**Given records**
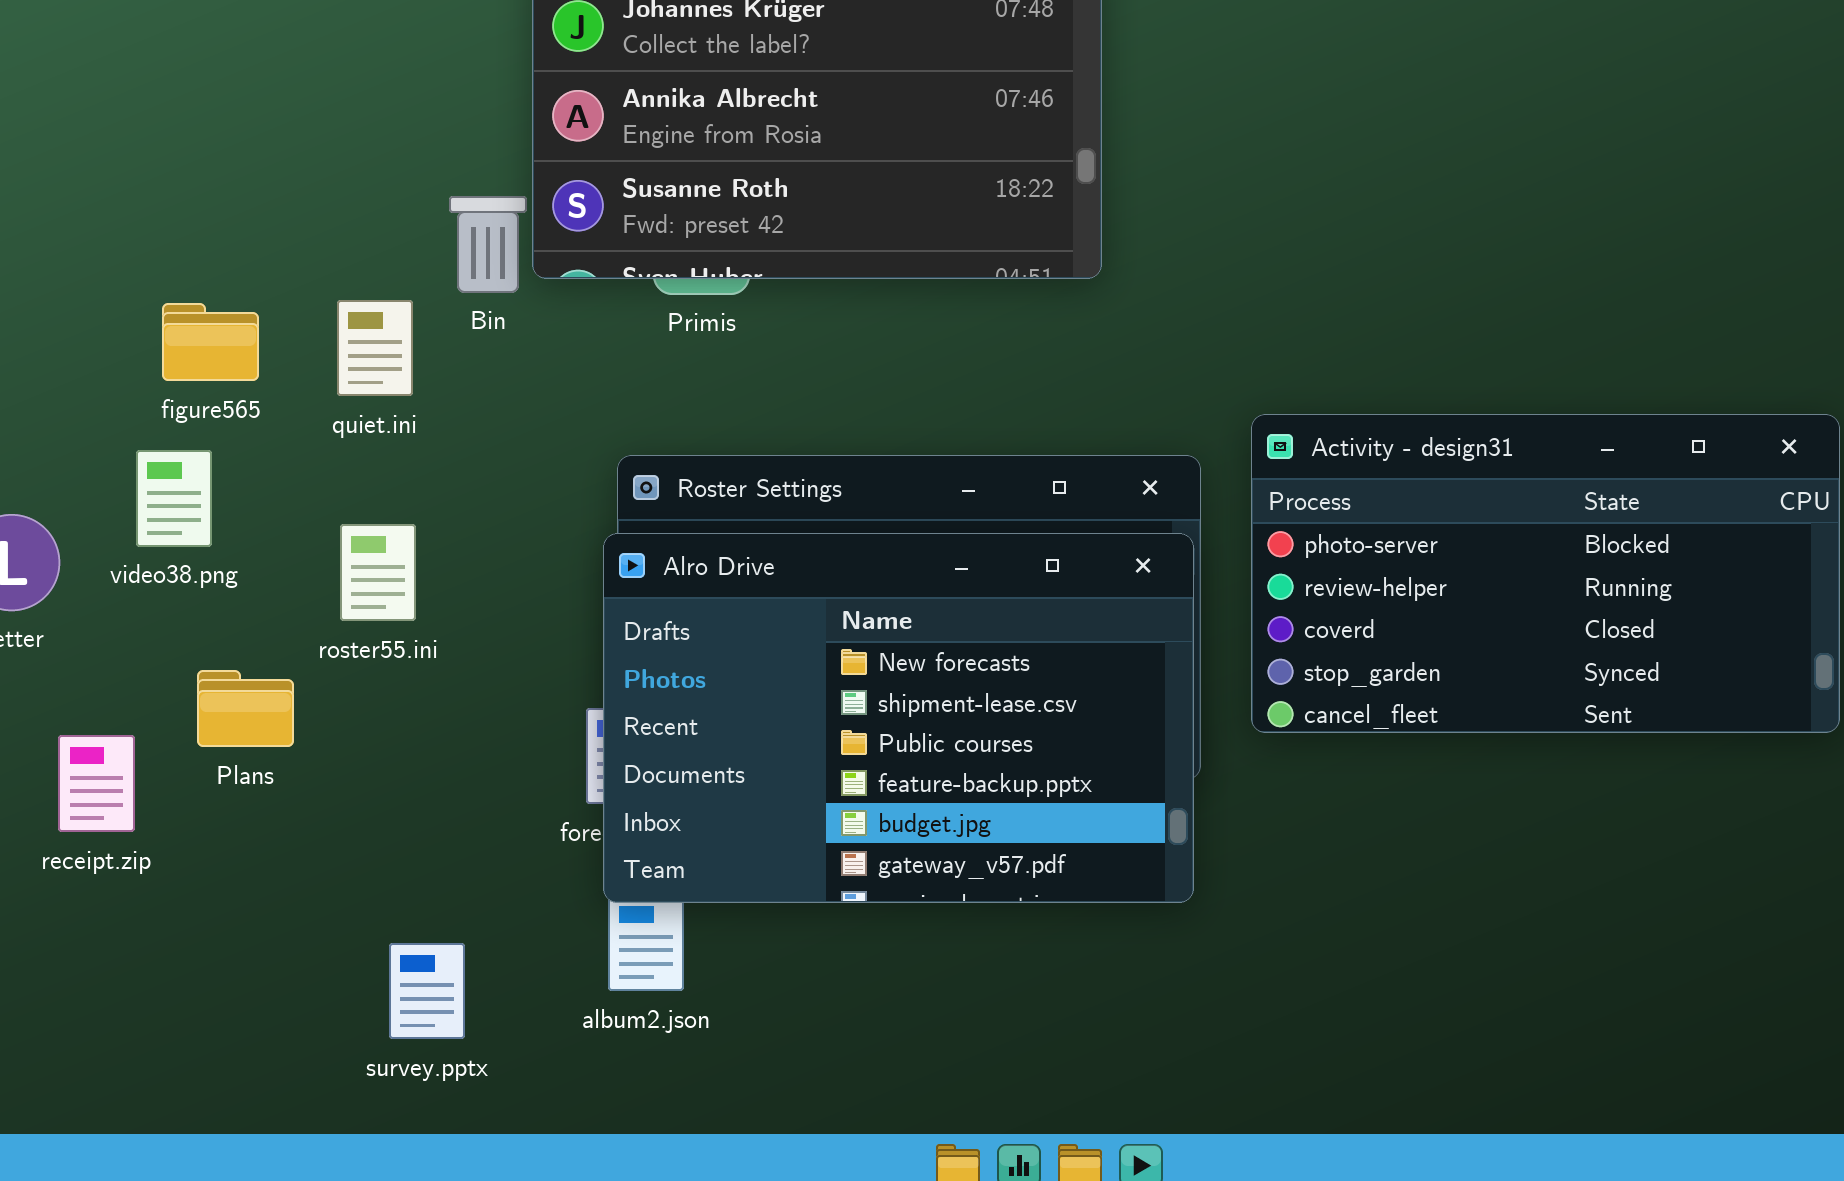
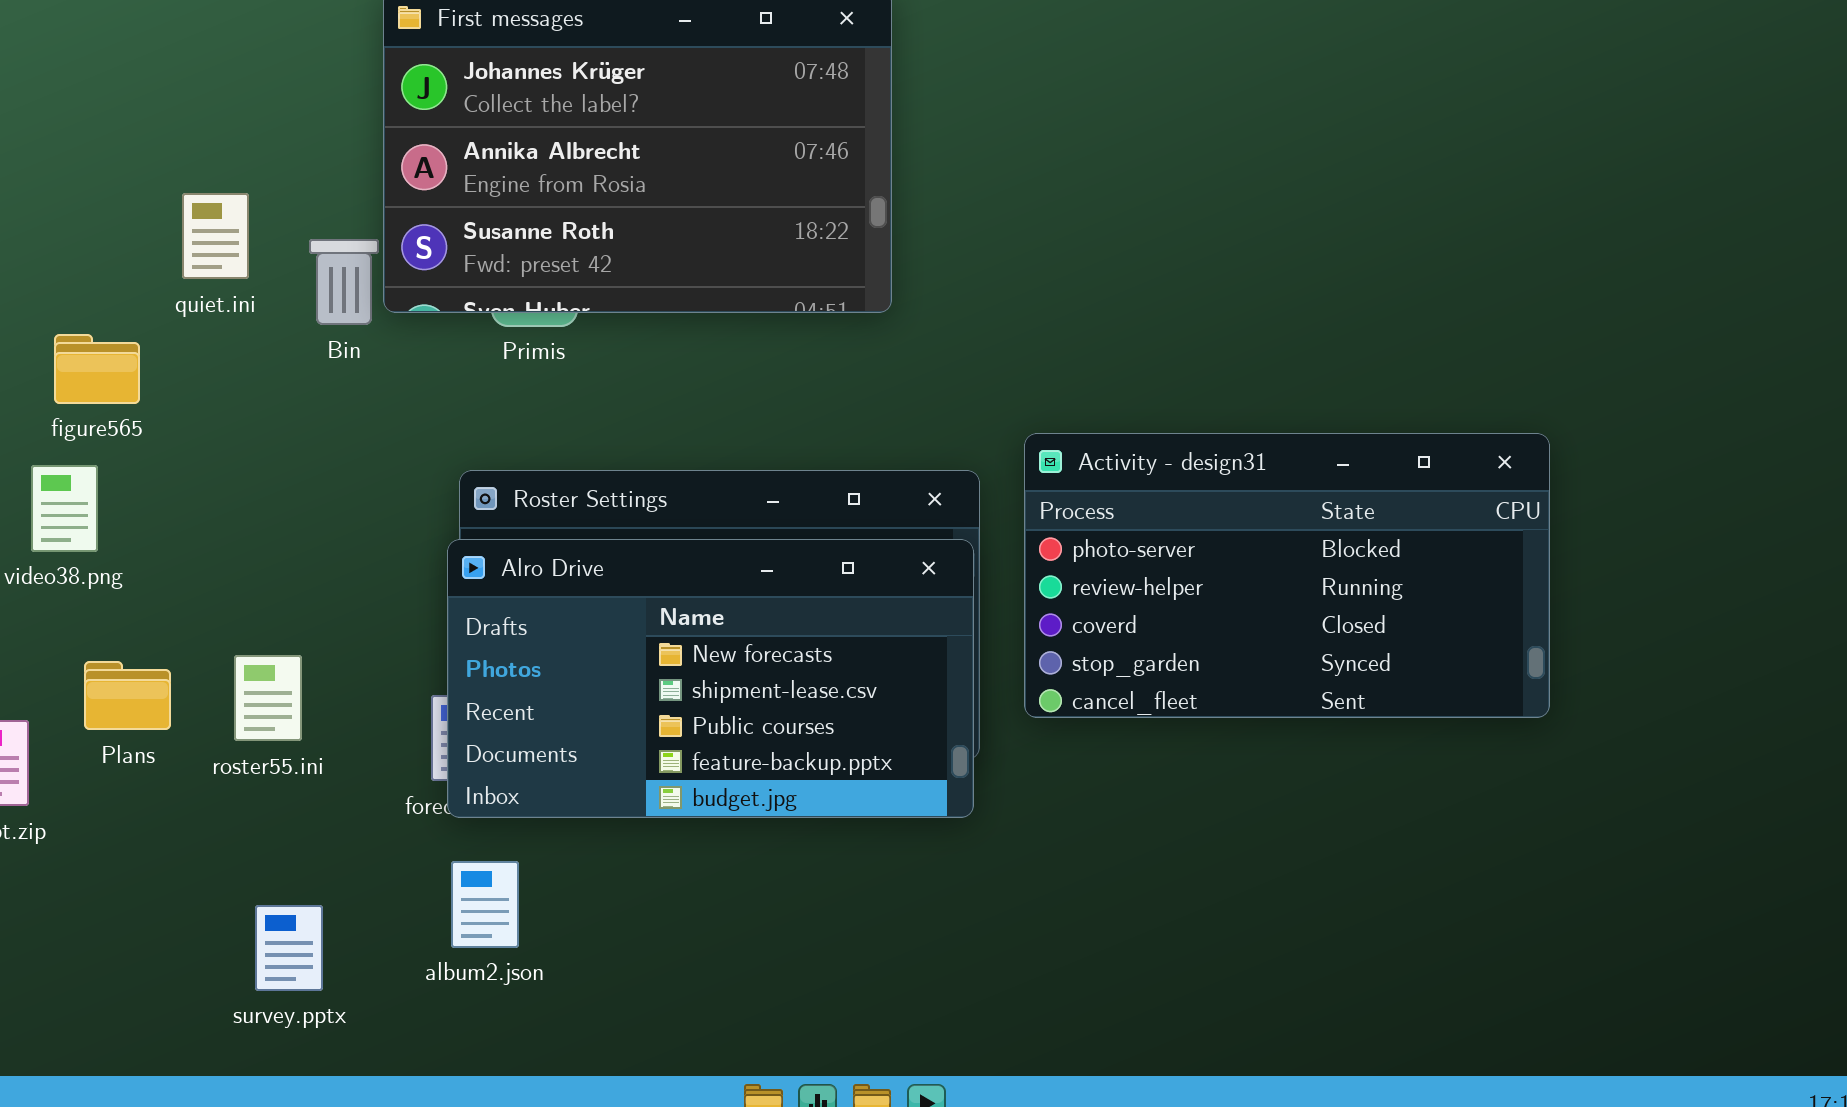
quiet.ini: [337,300,413,396] -> [182,193,249,279], moved
roster55.ini: [340,524,416,621] -> [234,655,302,741], moved
Alro Drive: [603,533,1194,903] -> [447,539,974,818], resized

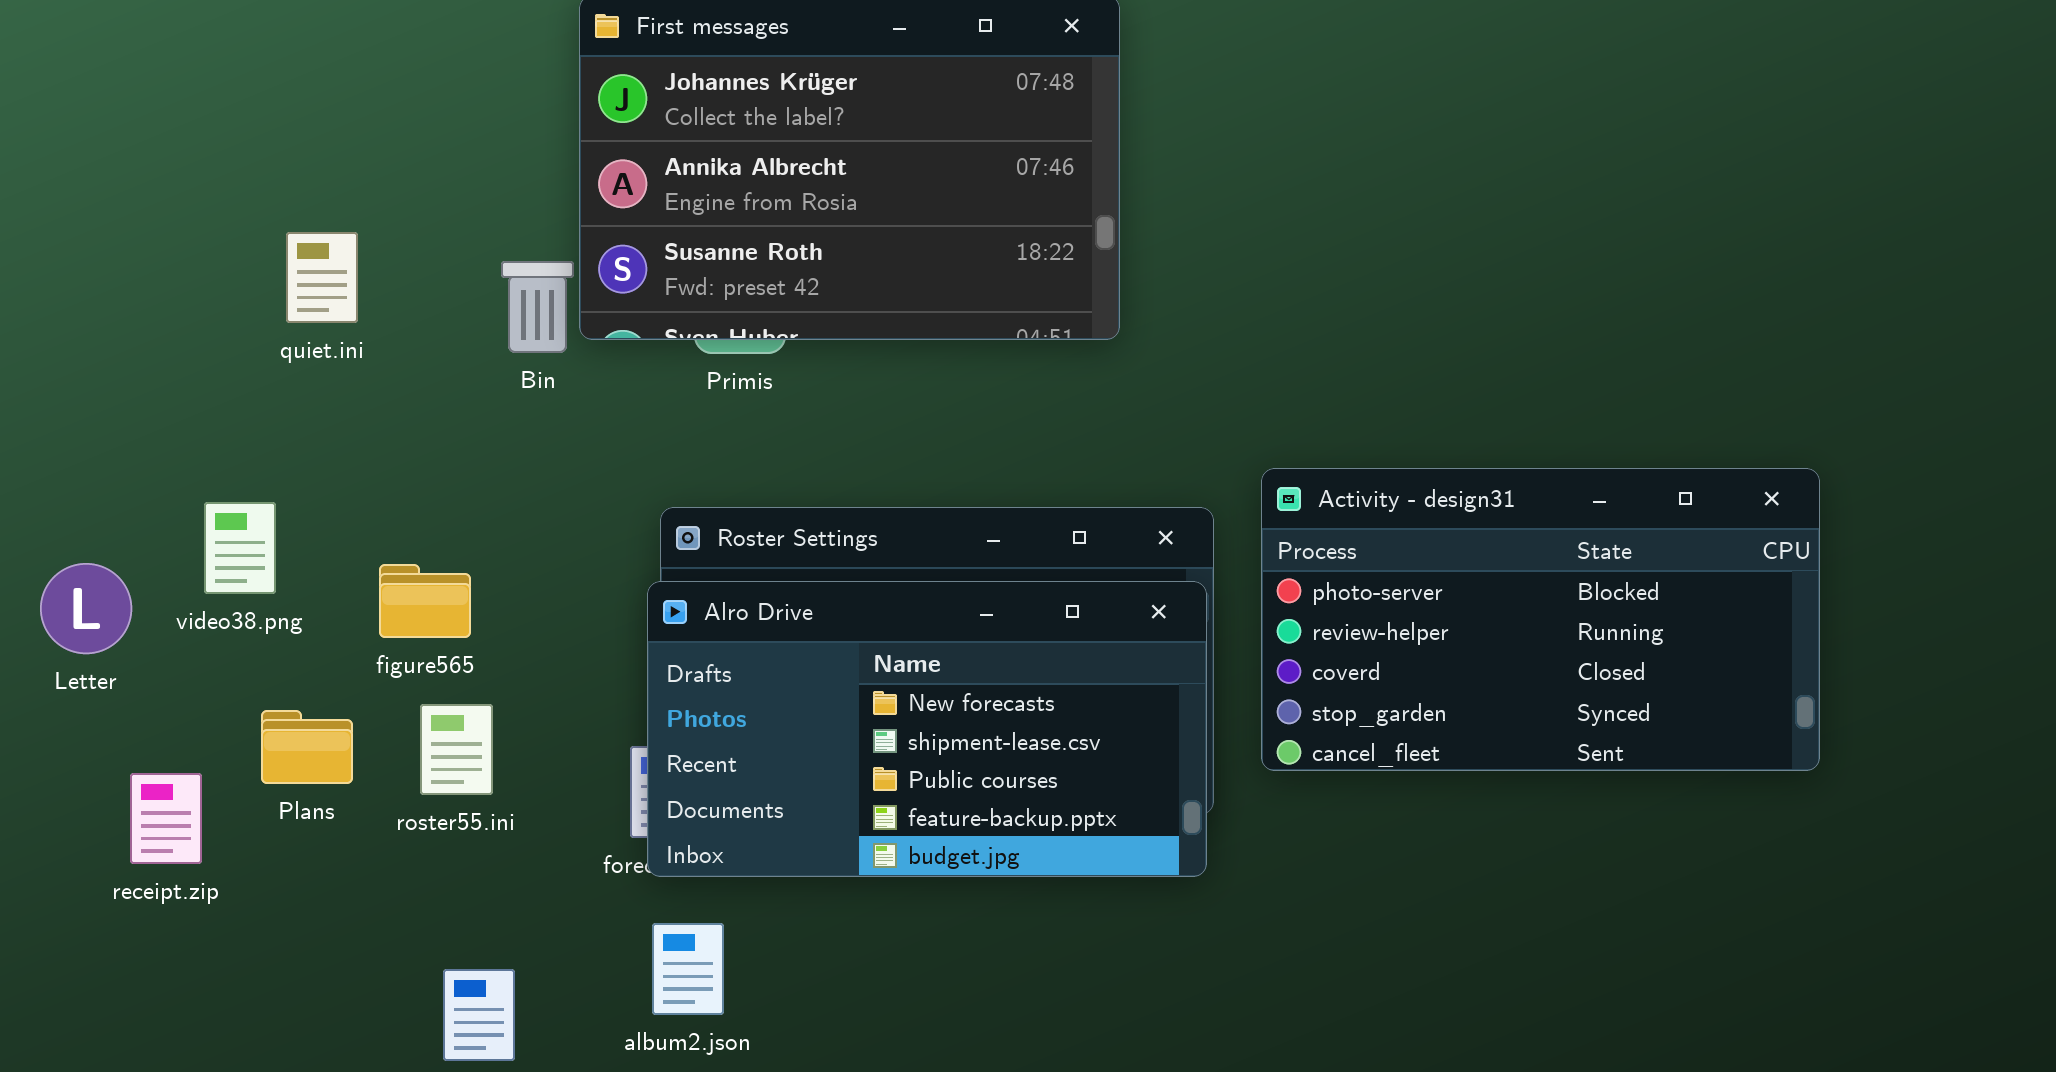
quiet.ini: [182,193,249,279] -> [286,232,358,323], moved
figure565: [54,334,140,404] -> [379,564,471,638], moved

**Activity**
Write out each line again, exactly as it appears above, except for any picture.

**Solution for this task**
quiet.ini: [337,300,413,396] -> [182,193,249,279], moved
roster55.ini: [340,524,416,621] -> [234,655,302,741], moved
Alro Drive: [603,533,1194,903] -> [447,539,974,818], resized

quiet.ini: [182,193,249,279] -> [286,232,358,323], moved
figure565: [54,334,140,404] -> [379,564,471,638], moved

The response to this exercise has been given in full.